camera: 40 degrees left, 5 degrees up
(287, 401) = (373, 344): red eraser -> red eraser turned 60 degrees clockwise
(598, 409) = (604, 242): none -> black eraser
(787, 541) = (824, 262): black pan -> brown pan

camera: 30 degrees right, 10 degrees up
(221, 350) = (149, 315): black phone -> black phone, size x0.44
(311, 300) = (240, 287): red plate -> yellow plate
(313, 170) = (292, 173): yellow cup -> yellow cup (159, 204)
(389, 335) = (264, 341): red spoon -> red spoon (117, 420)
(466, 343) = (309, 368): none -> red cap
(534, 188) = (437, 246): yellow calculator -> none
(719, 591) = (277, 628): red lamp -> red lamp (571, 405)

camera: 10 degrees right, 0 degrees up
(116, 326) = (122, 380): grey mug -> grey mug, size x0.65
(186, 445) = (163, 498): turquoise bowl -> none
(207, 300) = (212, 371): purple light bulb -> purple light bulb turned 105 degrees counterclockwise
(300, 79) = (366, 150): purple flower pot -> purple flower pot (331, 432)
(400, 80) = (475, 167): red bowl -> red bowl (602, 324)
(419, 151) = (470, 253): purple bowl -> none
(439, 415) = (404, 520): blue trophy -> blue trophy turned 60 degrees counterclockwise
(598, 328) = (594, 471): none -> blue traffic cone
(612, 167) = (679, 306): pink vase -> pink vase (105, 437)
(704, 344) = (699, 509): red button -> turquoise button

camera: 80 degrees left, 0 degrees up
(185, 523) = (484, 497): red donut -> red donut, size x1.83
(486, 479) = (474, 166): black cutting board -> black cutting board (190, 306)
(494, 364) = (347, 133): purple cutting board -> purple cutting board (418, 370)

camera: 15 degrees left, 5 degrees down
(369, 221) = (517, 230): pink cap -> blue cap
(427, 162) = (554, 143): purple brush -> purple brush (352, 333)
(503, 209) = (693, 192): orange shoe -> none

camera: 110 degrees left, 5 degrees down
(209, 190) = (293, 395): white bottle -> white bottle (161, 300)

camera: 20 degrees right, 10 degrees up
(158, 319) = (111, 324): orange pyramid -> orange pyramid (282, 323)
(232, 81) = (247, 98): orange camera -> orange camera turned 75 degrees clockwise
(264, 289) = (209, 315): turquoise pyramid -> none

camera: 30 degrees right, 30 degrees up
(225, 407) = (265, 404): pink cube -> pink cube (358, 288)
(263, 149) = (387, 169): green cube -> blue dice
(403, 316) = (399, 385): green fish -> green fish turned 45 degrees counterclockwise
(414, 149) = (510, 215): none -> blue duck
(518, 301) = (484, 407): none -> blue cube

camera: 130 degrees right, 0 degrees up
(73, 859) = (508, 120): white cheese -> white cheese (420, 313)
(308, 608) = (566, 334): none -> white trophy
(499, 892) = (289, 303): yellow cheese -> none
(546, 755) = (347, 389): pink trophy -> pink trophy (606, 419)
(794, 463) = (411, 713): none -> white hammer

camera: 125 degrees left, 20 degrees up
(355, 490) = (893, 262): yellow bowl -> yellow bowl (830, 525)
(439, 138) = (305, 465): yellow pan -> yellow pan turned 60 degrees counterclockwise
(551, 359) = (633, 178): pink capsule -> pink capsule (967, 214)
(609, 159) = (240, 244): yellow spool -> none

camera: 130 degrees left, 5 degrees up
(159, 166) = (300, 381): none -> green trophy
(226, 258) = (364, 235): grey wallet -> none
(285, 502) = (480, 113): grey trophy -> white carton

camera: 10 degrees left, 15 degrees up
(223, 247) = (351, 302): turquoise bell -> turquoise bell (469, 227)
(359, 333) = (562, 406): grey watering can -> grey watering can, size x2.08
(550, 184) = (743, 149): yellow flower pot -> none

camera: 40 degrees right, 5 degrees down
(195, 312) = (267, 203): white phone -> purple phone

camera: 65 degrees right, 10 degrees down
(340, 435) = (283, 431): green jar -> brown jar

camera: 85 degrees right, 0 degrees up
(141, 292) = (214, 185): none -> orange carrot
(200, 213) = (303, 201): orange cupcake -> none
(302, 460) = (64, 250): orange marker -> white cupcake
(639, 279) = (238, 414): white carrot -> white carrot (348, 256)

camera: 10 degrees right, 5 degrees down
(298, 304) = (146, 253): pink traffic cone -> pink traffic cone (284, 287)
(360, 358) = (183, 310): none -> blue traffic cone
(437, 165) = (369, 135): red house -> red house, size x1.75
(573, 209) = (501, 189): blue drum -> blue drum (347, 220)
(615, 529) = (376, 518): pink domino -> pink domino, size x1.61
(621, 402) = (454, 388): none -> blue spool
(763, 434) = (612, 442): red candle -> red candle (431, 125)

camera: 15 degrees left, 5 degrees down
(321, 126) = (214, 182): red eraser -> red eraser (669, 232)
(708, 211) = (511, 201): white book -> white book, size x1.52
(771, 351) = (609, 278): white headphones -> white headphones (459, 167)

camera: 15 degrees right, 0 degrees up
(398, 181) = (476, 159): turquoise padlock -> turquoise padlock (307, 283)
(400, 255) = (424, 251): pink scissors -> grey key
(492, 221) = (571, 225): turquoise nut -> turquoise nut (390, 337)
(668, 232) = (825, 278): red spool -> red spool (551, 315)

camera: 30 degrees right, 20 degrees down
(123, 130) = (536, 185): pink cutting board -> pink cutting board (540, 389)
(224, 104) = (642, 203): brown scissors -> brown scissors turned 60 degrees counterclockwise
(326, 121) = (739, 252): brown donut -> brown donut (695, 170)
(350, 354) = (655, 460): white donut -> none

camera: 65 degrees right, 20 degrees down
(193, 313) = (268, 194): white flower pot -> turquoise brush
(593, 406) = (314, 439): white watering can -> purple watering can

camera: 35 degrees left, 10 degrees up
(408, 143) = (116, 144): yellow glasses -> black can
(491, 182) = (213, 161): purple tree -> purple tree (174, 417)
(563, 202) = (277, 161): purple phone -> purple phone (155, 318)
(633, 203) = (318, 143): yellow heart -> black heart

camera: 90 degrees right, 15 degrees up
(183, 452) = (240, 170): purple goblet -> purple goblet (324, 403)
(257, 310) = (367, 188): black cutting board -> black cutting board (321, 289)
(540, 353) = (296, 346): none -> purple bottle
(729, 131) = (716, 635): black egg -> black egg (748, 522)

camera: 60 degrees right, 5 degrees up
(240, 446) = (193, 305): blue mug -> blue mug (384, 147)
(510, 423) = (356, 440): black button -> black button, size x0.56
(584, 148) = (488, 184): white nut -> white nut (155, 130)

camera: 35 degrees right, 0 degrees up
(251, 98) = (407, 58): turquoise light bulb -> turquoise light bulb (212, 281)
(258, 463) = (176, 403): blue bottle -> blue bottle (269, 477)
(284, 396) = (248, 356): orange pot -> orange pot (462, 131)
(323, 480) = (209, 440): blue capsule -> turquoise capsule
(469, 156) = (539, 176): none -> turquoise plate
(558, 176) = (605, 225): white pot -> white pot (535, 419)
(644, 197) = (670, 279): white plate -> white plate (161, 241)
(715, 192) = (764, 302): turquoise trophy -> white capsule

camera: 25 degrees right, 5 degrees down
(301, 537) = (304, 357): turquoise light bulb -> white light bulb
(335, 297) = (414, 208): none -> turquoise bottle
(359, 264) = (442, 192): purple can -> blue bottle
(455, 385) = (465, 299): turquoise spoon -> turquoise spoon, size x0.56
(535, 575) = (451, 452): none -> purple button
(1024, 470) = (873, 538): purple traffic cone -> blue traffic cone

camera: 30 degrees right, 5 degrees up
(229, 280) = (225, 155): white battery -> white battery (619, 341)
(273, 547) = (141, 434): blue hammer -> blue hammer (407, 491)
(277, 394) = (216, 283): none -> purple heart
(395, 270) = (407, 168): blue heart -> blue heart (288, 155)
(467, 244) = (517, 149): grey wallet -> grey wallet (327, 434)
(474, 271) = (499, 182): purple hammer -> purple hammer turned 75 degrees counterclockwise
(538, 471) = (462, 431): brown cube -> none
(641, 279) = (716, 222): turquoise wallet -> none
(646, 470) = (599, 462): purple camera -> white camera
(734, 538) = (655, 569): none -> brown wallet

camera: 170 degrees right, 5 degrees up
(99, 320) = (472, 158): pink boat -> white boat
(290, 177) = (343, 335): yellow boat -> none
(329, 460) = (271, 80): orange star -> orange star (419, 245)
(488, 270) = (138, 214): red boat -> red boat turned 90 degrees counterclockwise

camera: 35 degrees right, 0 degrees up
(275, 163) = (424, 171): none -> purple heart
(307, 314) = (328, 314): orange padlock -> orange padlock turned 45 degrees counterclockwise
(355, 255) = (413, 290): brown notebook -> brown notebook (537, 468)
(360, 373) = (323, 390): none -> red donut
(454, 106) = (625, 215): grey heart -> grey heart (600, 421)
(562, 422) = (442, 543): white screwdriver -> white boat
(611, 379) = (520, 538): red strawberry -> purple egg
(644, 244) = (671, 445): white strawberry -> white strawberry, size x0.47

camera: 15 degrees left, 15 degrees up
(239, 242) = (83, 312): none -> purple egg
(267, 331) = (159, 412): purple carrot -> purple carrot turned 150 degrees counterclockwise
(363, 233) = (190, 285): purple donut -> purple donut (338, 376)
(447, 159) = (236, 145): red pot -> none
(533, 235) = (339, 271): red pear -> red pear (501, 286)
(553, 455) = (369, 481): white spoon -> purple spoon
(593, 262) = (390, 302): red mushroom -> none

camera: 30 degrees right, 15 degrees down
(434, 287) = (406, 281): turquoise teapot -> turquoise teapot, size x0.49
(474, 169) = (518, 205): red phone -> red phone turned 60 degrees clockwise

◆ ◆ ◆ ◆ ◆

What are the lines above, starting at the one with "(510, 423) = (356, 440): black" and ending at the one with "(277, 394) = (216, 283): none -> purple heart"? Give them again exactly, and only them.

- [REPLY TO THE EXERCISE]:
(510, 423) = (356, 440): black button -> black button, size x0.56
(584, 148) = (488, 184): white nut -> white nut (155, 130)

camera: 35 degrees right, 0 degrees up
(251, 98) = (407, 58): turquoise light bulb -> turquoise light bulb (212, 281)
(258, 463) = (176, 403): blue bottle -> blue bottle (269, 477)
(284, 396) = (248, 356): orange pot -> orange pot (462, 131)
(323, 480) = (209, 440): blue capsule -> turquoise capsule
(469, 156) = (539, 176): none -> turquoise plate
(558, 176) = (605, 225): white pot -> white pot (535, 419)
(644, 197) = (670, 279): white plate -> white plate (161, 241)
(715, 192) = (764, 302): turquoise trophy -> white capsule

camera: 25 degrees right, 5 degrees down
(301, 537) = (304, 357): turquoise light bulb -> white light bulb
(335, 297) = (414, 208): none -> turquoise bottle
(359, 264) = (442, 192): purple can -> blue bottle
(455, 385) = (465, 299): turquoise spoon -> turquoise spoon, size x0.56
(535, 575) = (451, 452): none -> purple button
(1024, 470) = (873, 538): purple traffic cone -> blue traffic cone

camera: 30 degrees right, 5 degrees up
(229, 280) = (225, 155): white battery -> white battery (619, 341)
(273, 547) = (141, 434): blue hammer -> blue hammer (407, 491)
(277, 394) = (216, 283): none -> purple heart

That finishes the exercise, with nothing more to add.